▸ Required action:
The only thing to send back is the number of lines below that hold the string "yellow".

▸ Record set:
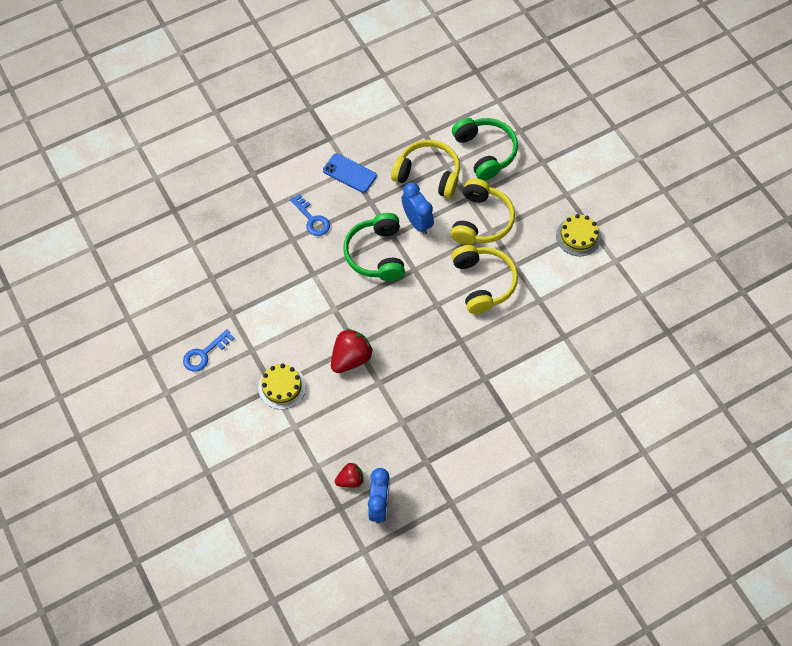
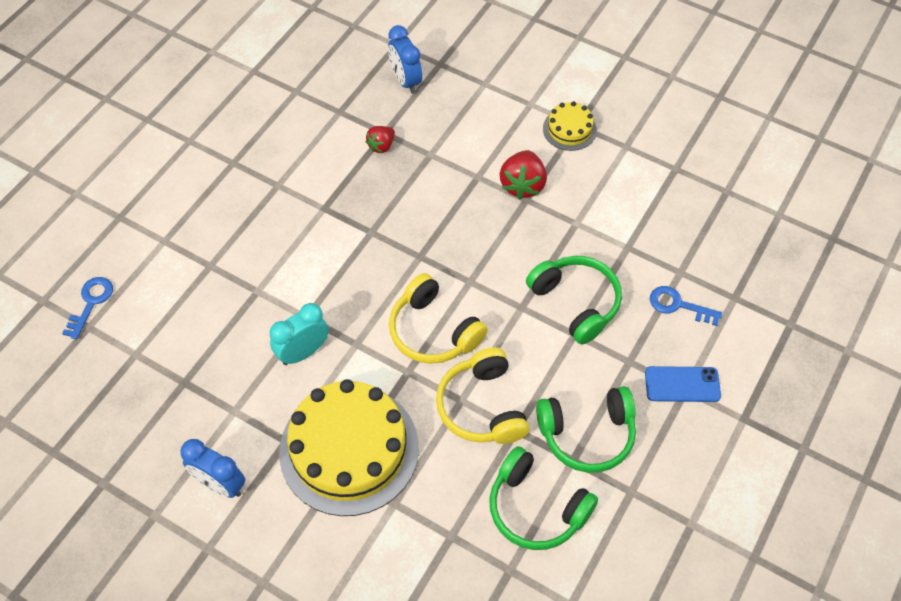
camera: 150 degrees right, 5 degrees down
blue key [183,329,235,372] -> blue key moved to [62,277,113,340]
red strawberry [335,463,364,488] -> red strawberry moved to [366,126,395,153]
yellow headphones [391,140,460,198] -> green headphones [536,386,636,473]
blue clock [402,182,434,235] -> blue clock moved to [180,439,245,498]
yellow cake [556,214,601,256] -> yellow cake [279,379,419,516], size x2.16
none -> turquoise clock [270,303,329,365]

---

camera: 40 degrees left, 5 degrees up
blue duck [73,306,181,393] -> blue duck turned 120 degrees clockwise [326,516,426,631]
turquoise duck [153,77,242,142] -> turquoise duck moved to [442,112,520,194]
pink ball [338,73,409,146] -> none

---

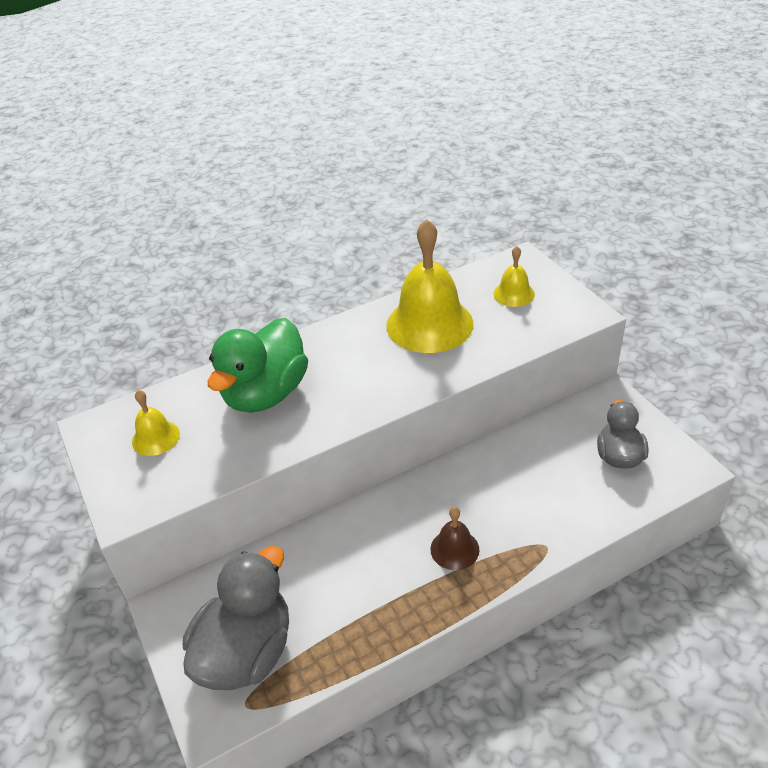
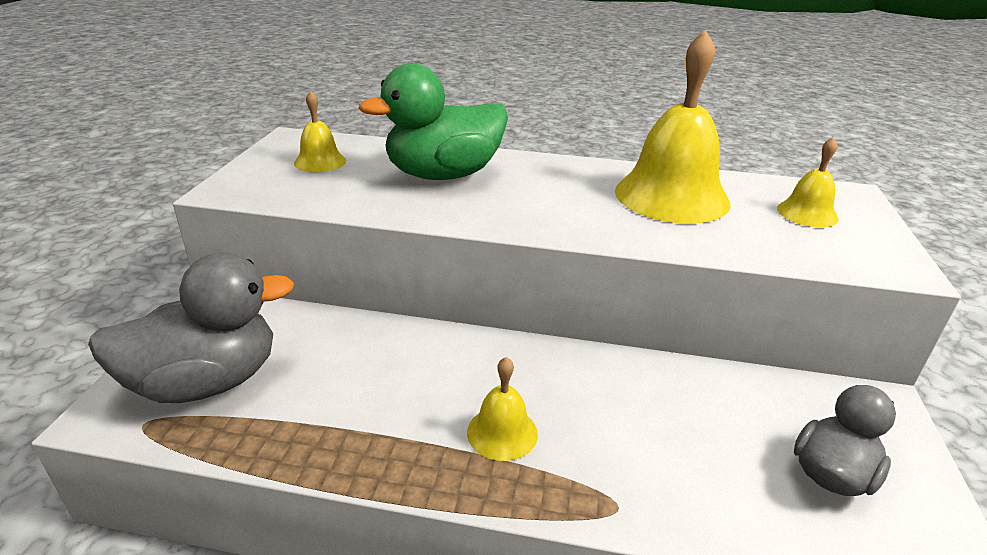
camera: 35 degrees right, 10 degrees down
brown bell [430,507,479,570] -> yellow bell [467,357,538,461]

▸ The answer:
3